Gather every line of the entries that includes the word "slope".

*Information provided*:

[Start of section]

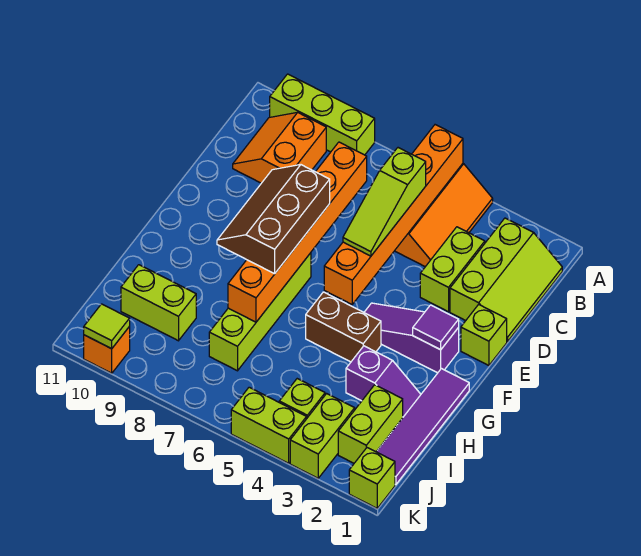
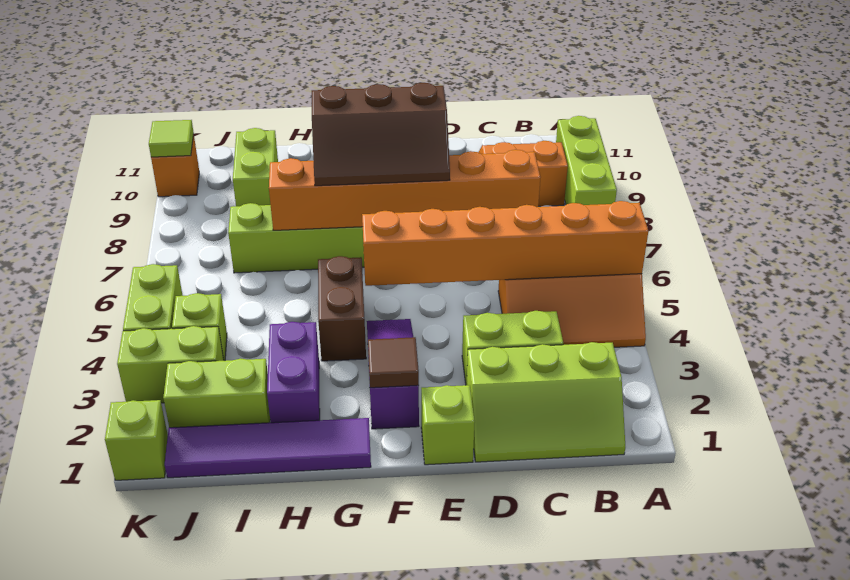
lime 1x3 slope [343,148,426,256] -> none
brown 2x3 slope [217,165,330,274] -> brown 2x3 slope turned to [312,83,450,186]
purple 1x1 tile [413,305,459,350] -> brown 1x1 tile [368,337,419,388]
purple 1x2 slope [346,346,421,417] -> purple 1x2 brick [267,322,320,423]

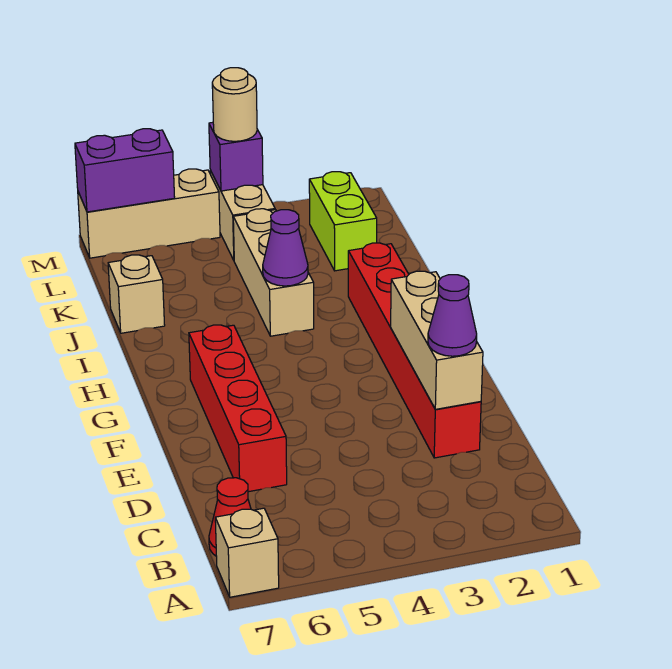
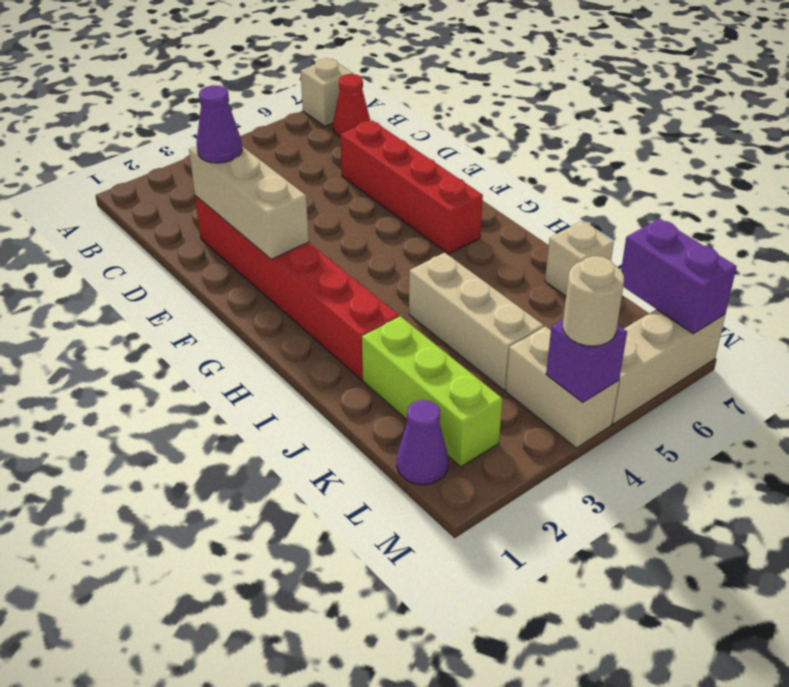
purple 1x1 cone [263,210,308,286] -> purple 1x1 cone moved to [397,400,448,485]
lime 1x2 brick [309,172,377,271] -> lime 1x3 brick [362,316,502,467]
purple 1x2 brick [75,129,175,212] -> purple 1x2 brick turned to [621,219,737,334]

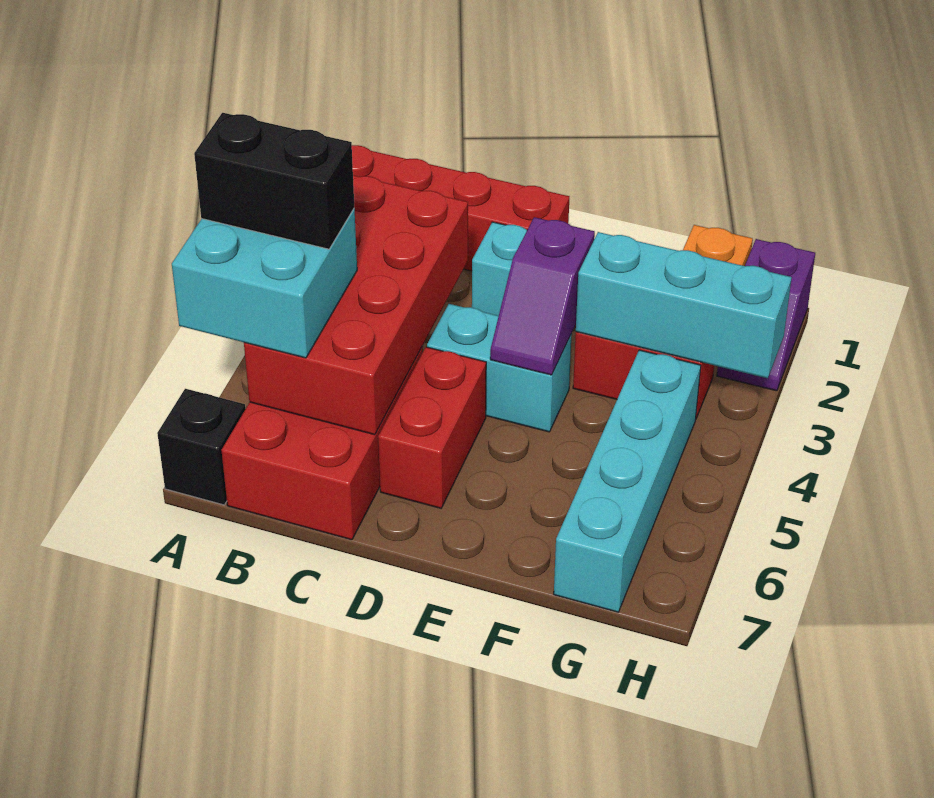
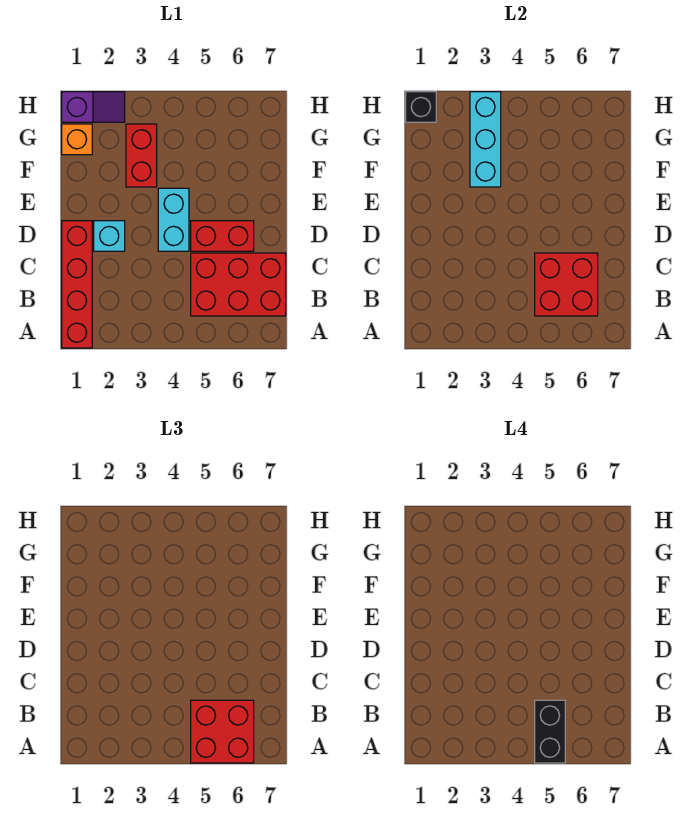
cyan 2x2 brick [172,209,357,358] -> red 2x2 brick [191,700,254,763]
black 1x1 brick [157,389,245,505] -> black 1x1 brick moved to [406,92,436,122]
red 2x4 brick [244,175,468,435] -> red 2x2 brick [535,253,598,316]
purple 1x2 slope [490,217,595,375] -> none
cyan 1x4 brick [554,350,701,612] -> none

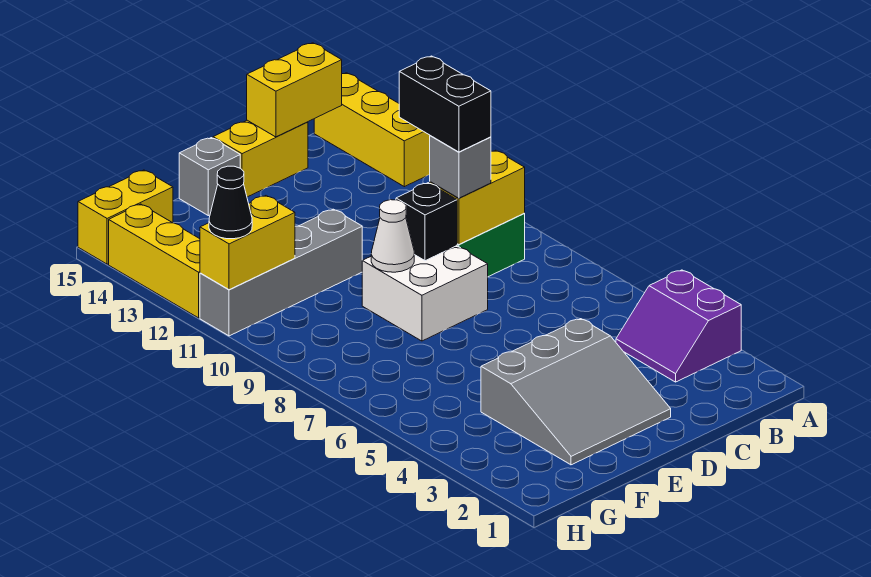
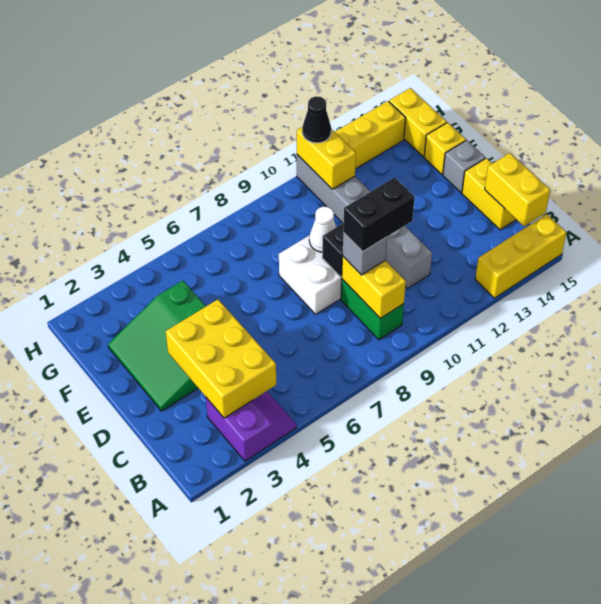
purple 2x2 slope [616,270,741,382] -> purple 2x2 slope turned to [206,391,296,461]
none -> yellow 2x3 brick [166,300,276,418]
grey 3x3 slope [481,319,671,465] -> green 3x3 slope [108,281,206,411]
grey 1x4 brick [200,209,363,336] -> grey 1x6 brick [297,155,432,289]
none -> yellow 1x1 brick [424,123,466,175]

[End of section]

*Exercise solution*:
lime 1x3 slope [343,148,426,256] -> none
brown 2x3 slope [217,165,330,274] -> brown 2x3 slope turned to [312,83,450,186]
purple 1x2 slope [346,346,421,417] -> purple 1x2 brick [267,322,320,423]
purple 1x2 slope [490,217,595,375] -> none
purple 2x2 slope [616,270,741,382] -> purple 2x2 slope turned to [206,391,296,461]
grey 3x3 slope [481,319,671,465] -> green 3x3 slope [108,281,206,411]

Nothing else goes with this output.